● **Assigned task**: Wherever a picture sits, omit it. Output the rest of the listing exactly.

● **Given information**:
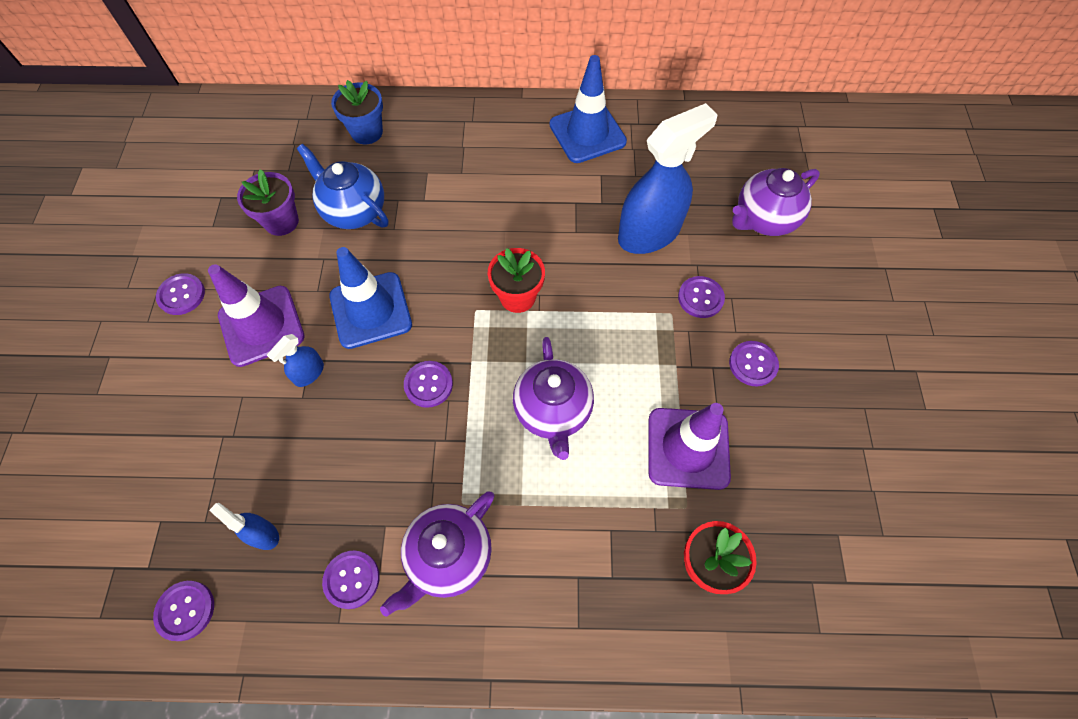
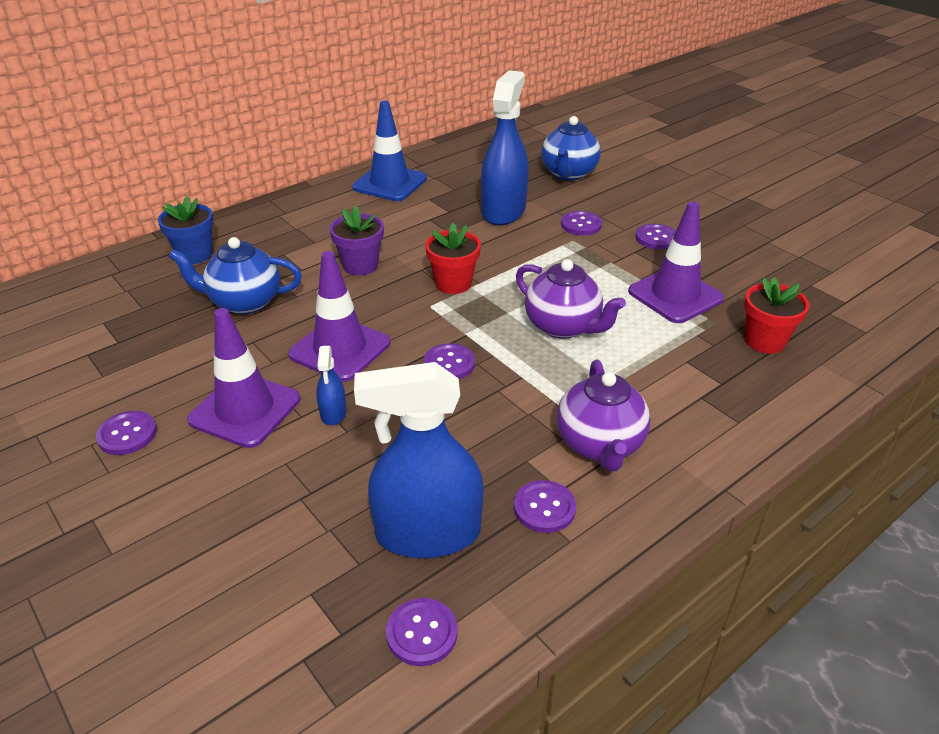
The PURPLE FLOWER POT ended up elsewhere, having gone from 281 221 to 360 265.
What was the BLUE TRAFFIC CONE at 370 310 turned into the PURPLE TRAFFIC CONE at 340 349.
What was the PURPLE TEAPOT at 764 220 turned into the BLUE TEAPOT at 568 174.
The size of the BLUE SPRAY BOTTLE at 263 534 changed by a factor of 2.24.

● **Result of the exercise**:
The PURPLE FLOWER POT ended up elsewhere, having gone from 281 221 to 360 265.
What was the BLUE TRAFFIC CONE at 370 310 turned into the PURPLE TRAFFIC CONE at 340 349.
What was the PURPLE TEAPOT at 764 220 turned into the BLUE TEAPOT at 568 174.
The size of the BLUE SPRAY BOTTLE at 263 534 changed by a factor of 2.24.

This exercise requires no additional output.